YOUR OBJECTIVE: Repeat the data below in full. Pictures must not be part of the copy.

■ ■ ■ ■ ■

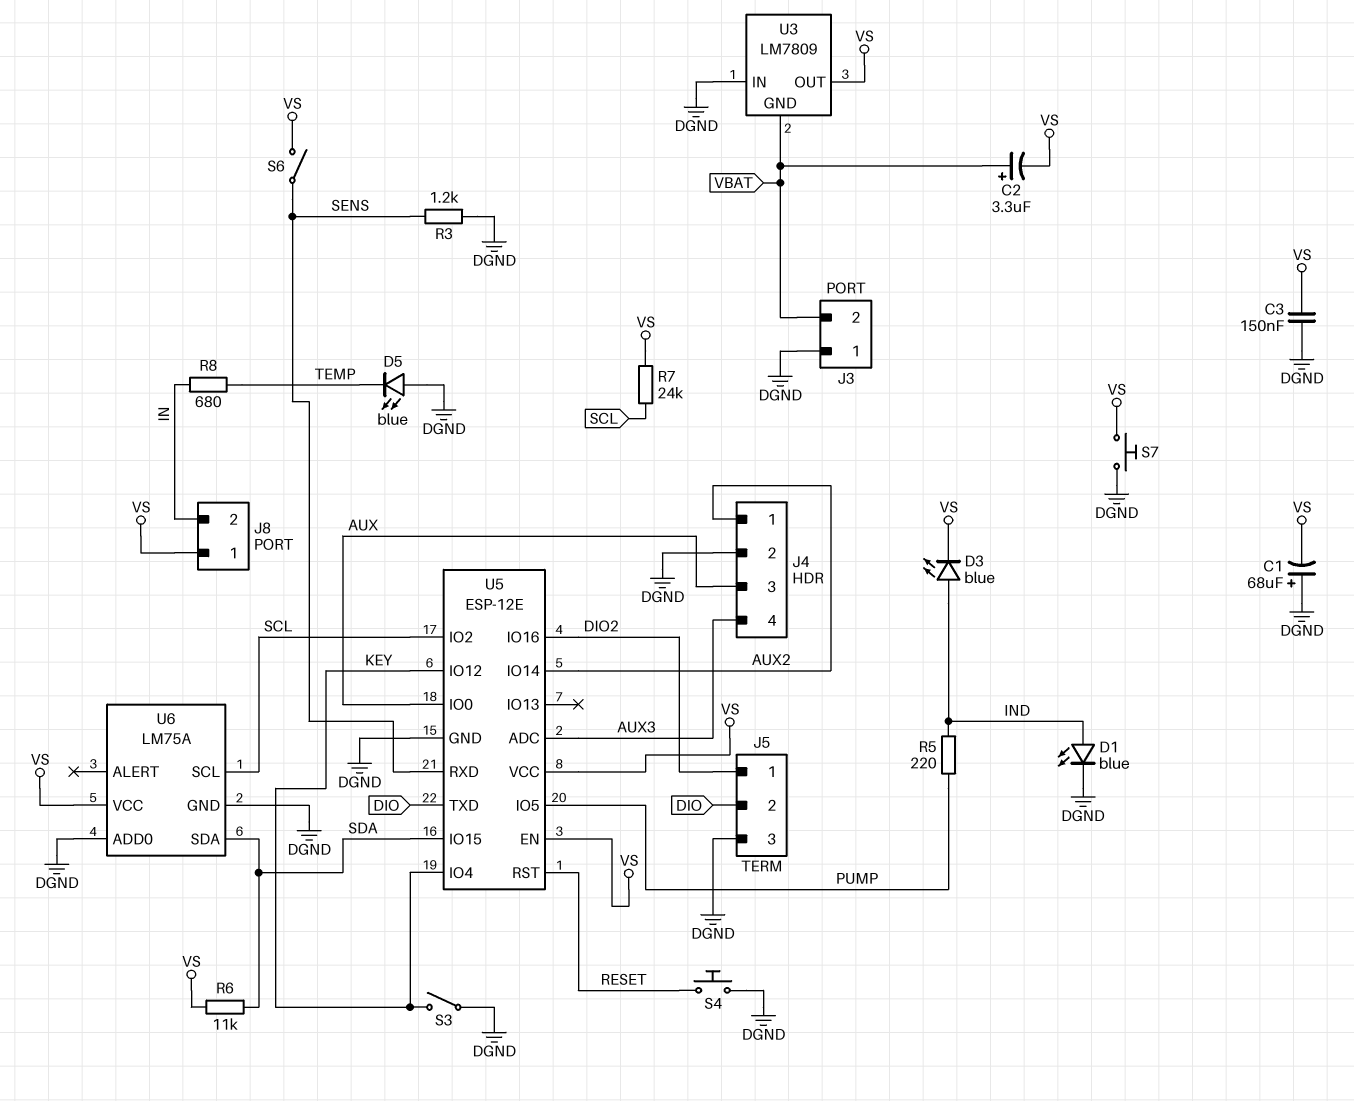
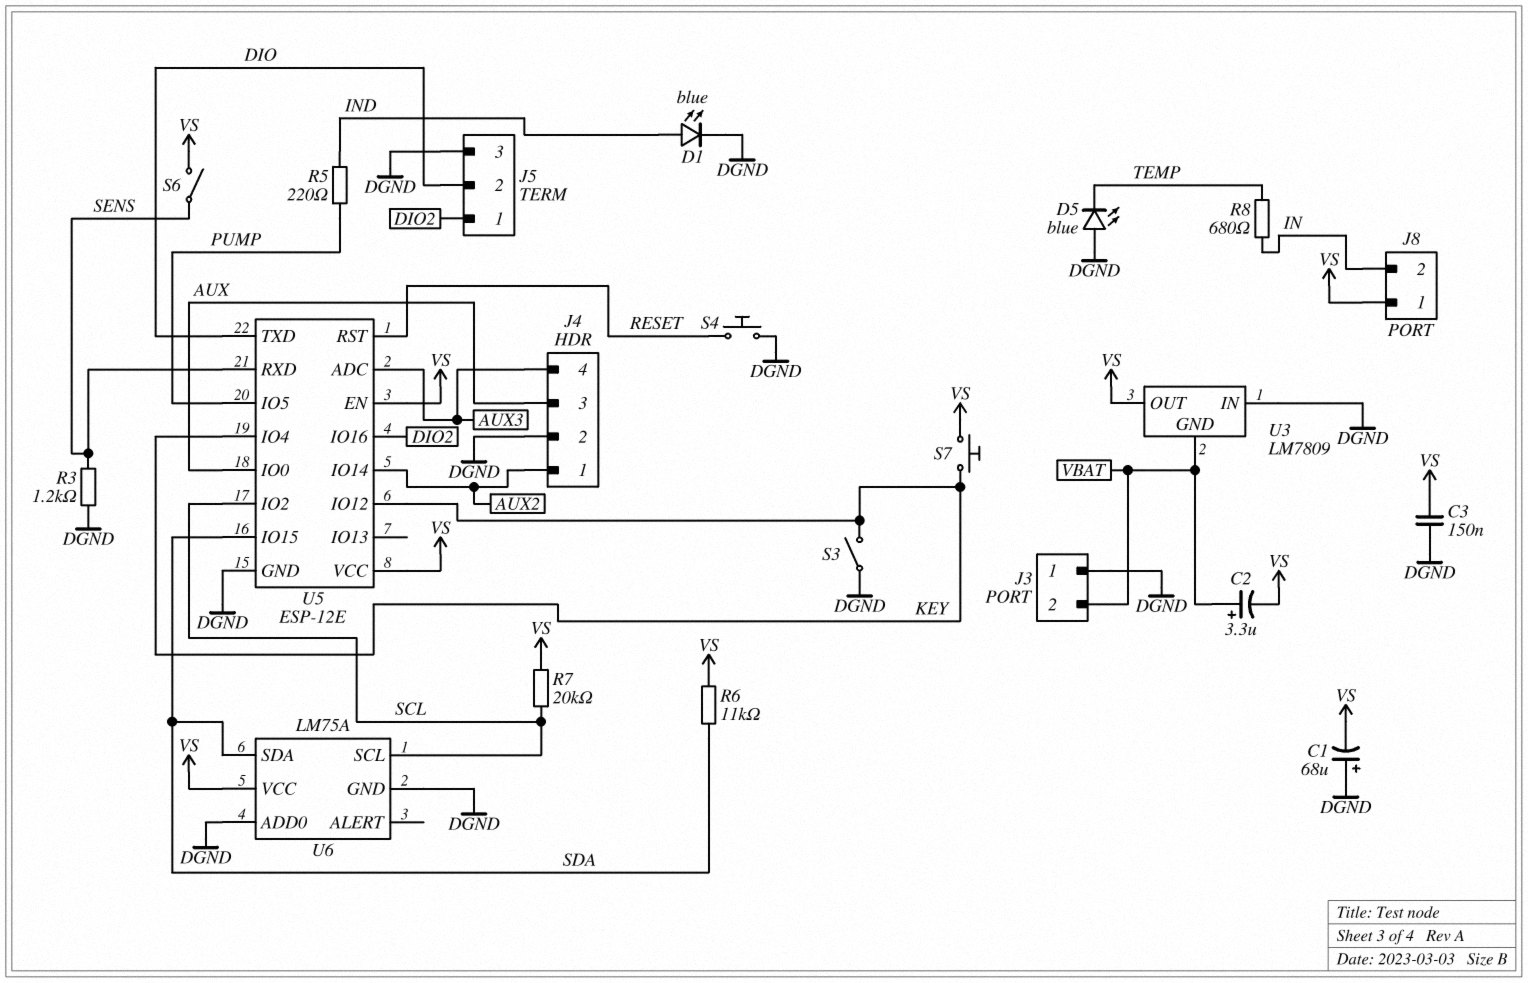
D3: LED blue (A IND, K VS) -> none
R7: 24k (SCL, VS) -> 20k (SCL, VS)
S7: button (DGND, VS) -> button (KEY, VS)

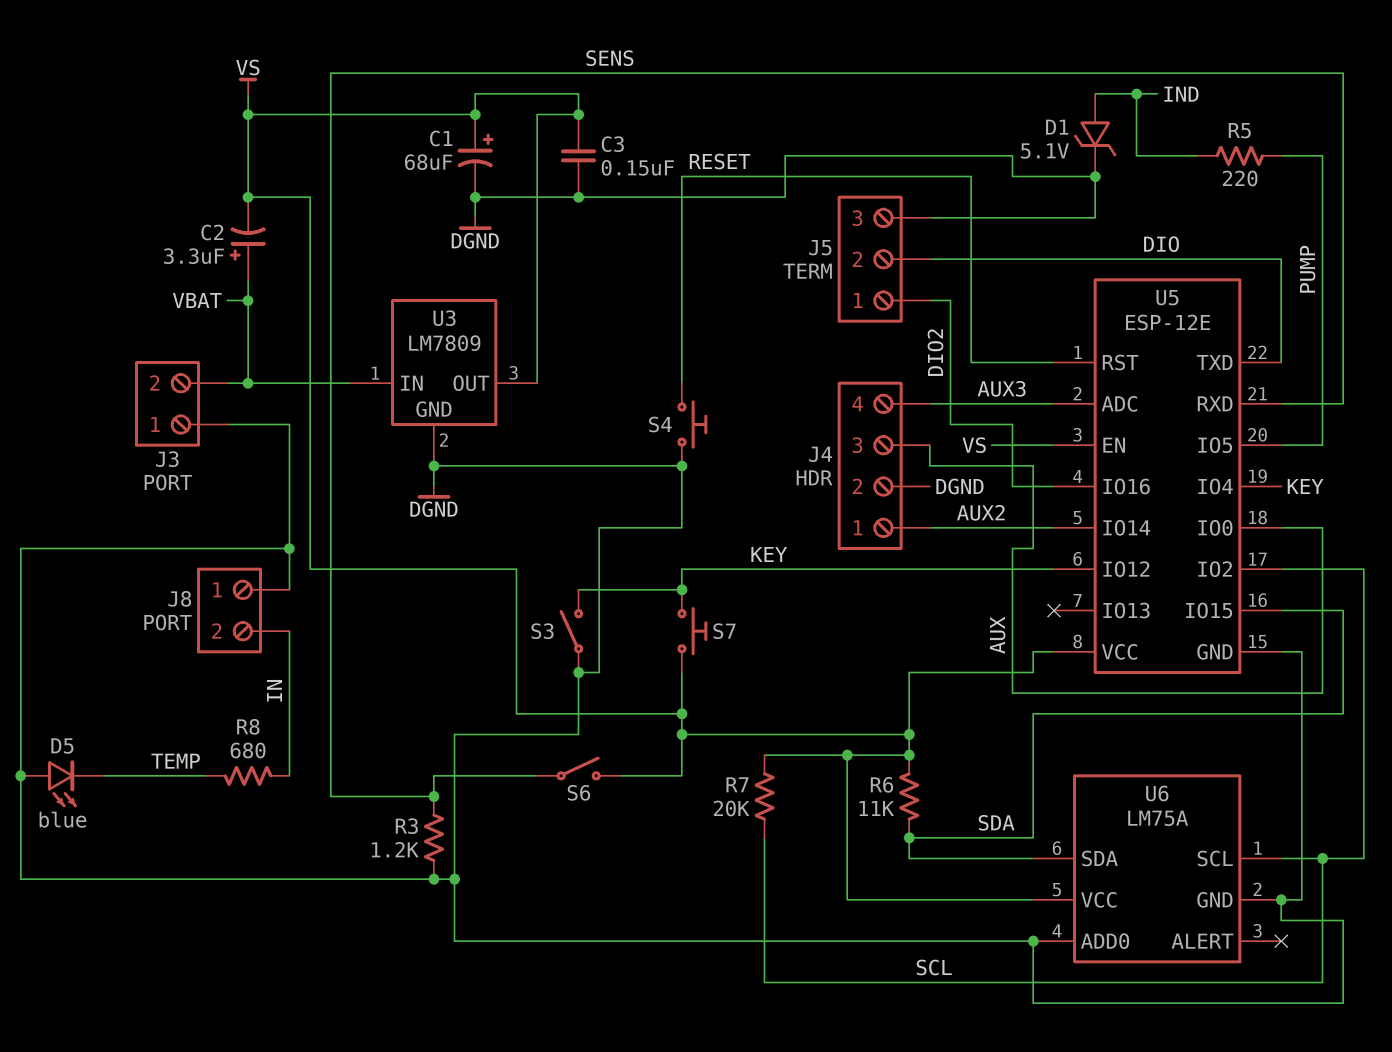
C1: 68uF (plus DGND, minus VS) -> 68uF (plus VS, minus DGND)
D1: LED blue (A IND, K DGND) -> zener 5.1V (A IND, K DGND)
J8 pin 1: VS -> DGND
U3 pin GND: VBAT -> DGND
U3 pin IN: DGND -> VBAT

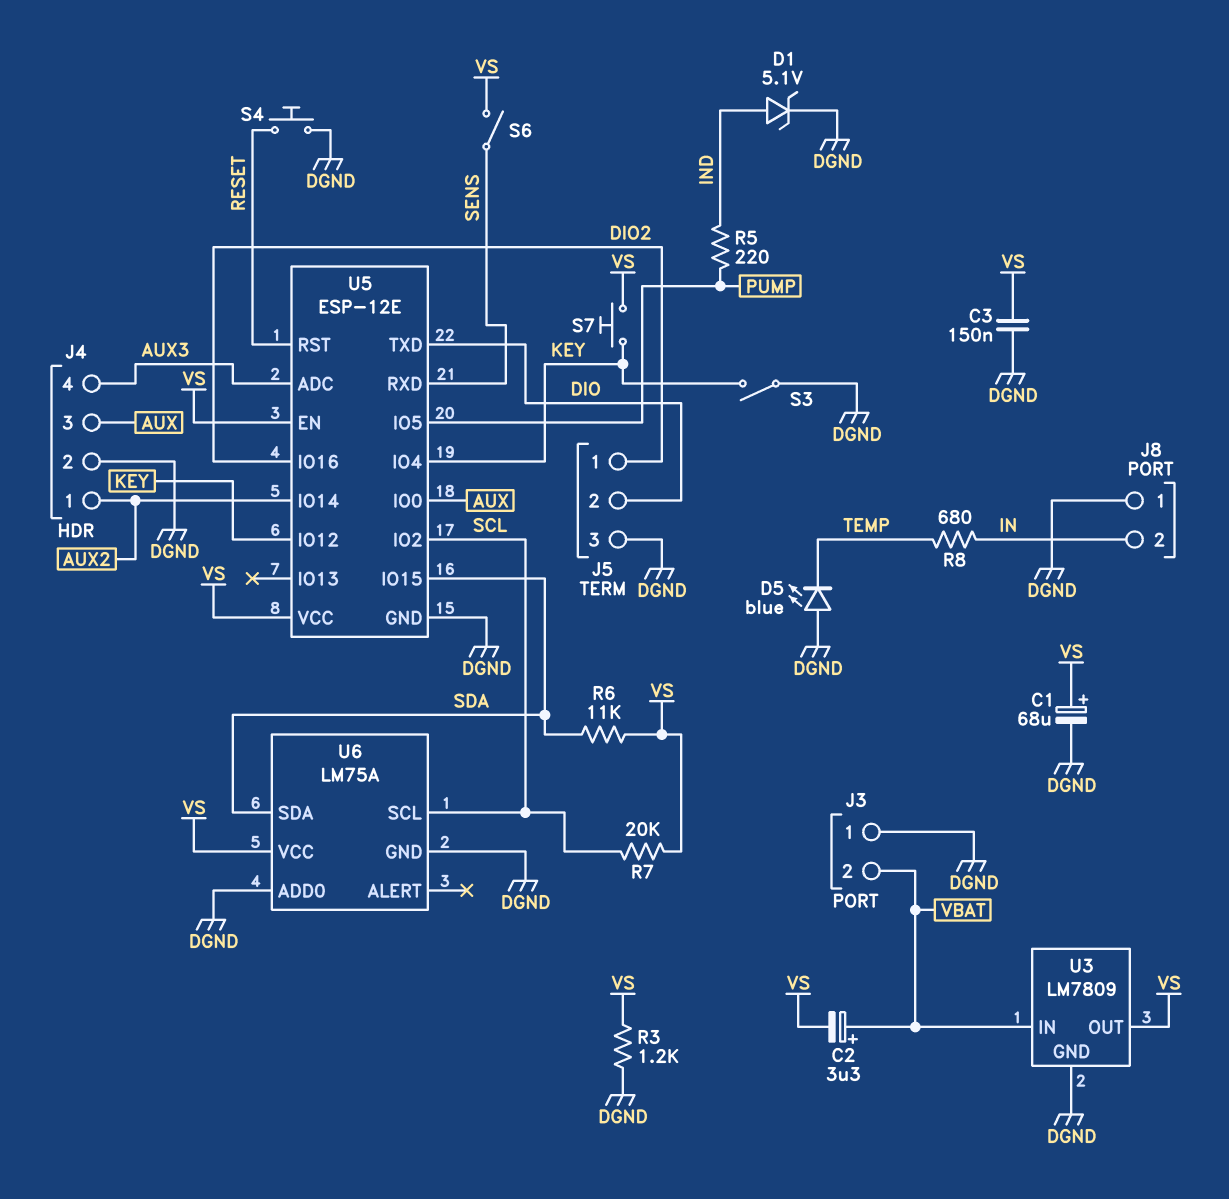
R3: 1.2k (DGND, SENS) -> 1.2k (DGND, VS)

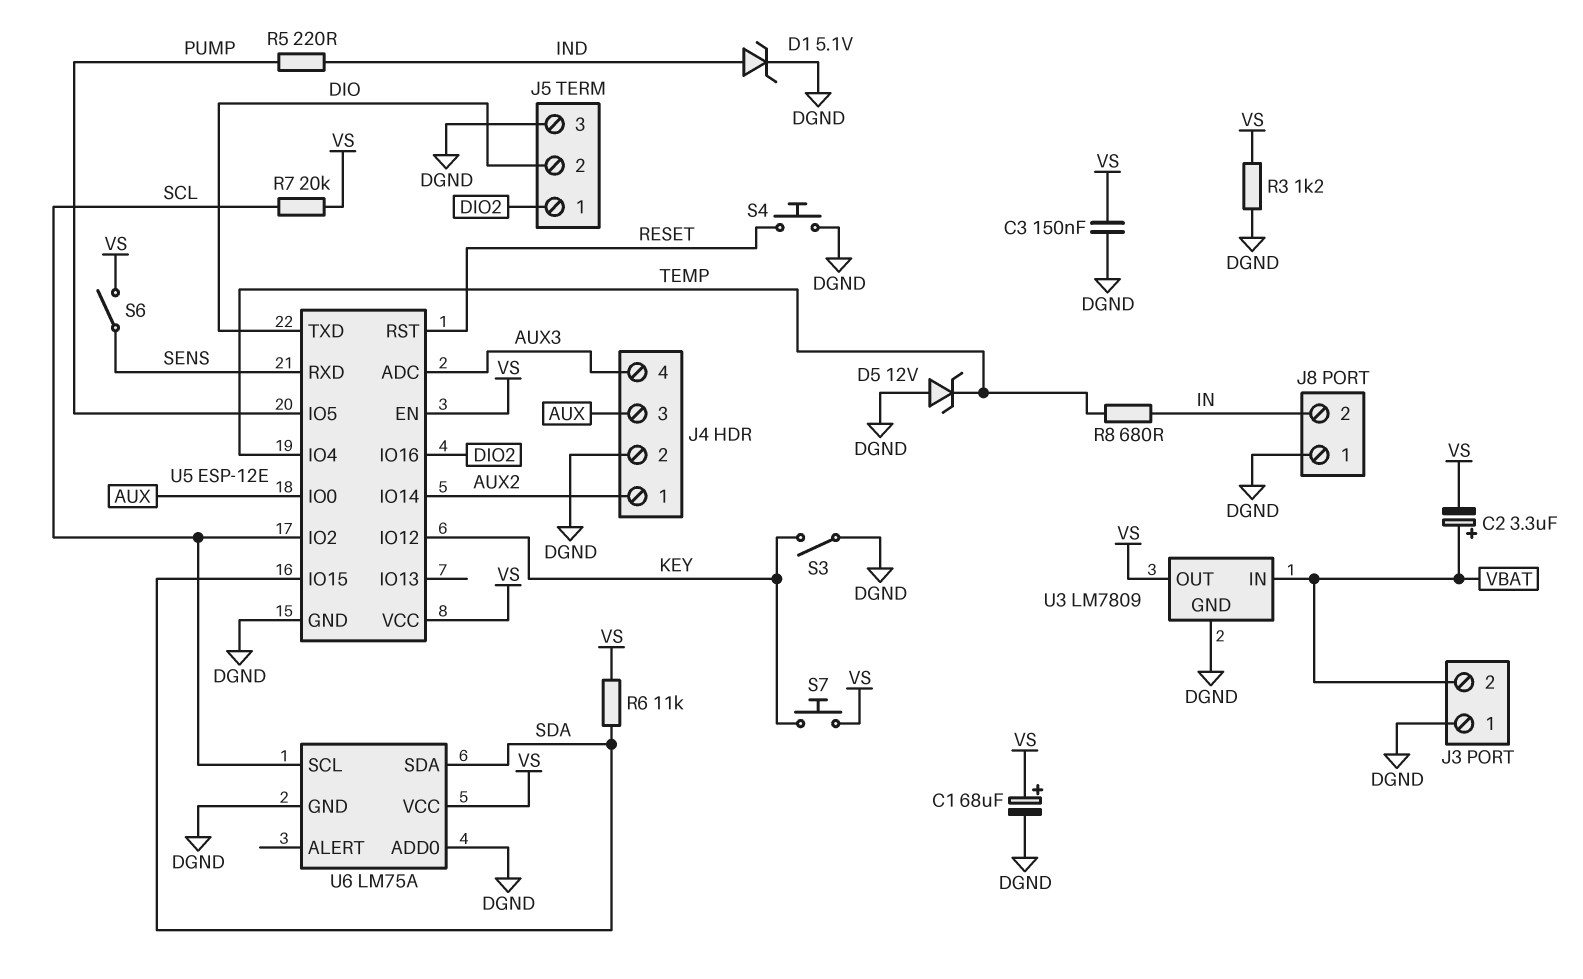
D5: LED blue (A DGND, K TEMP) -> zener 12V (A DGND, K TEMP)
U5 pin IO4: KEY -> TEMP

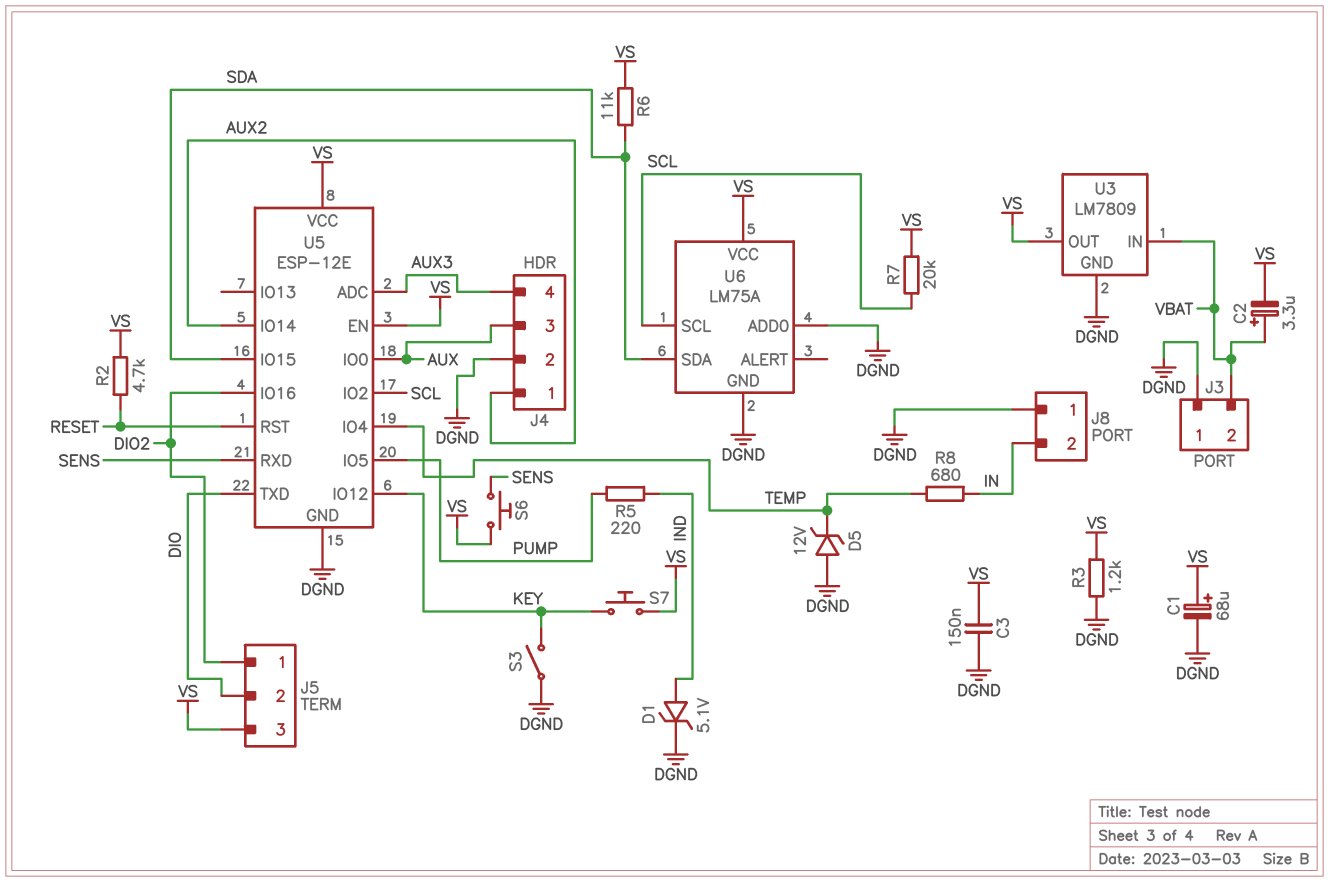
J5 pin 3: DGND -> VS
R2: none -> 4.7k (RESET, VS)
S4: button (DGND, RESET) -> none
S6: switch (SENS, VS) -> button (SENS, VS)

■ ■ ■ ■ ■

WRITTEN RESPONSE:
D3: LED blue (A IND, K VS) -> none
R7: 24k (SCL, VS) -> 20k (SCL, VS)
S7: button (DGND, VS) -> button (KEY, VS)

C1: 68uF (plus DGND, minus VS) -> 68uF (plus VS, minus DGND)
D1: LED blue (A IND, K DGND) -> zener 5.1V (A IND, K DGND)
J8 pin 1: VS -> DGND
U3 pin GND: VBAT -> DGND
U3 pin IN: DGND -> VBAT

R3: 1.2k (DGND, SENS) -> 1.2k (DGND, VS)

D5: LED blue (A DGND, K TEMP) -> zener 12V (A DGND, K TEMP)
U5 pin IO4: KEY -> TEMP

J5 pin 3: DGND -> VS
R2: none -> 4.7k (RESET, VS)
S4: button (DGND, RESET) -> none
S6: switch (SENS, VS) -> button (SENS, VS)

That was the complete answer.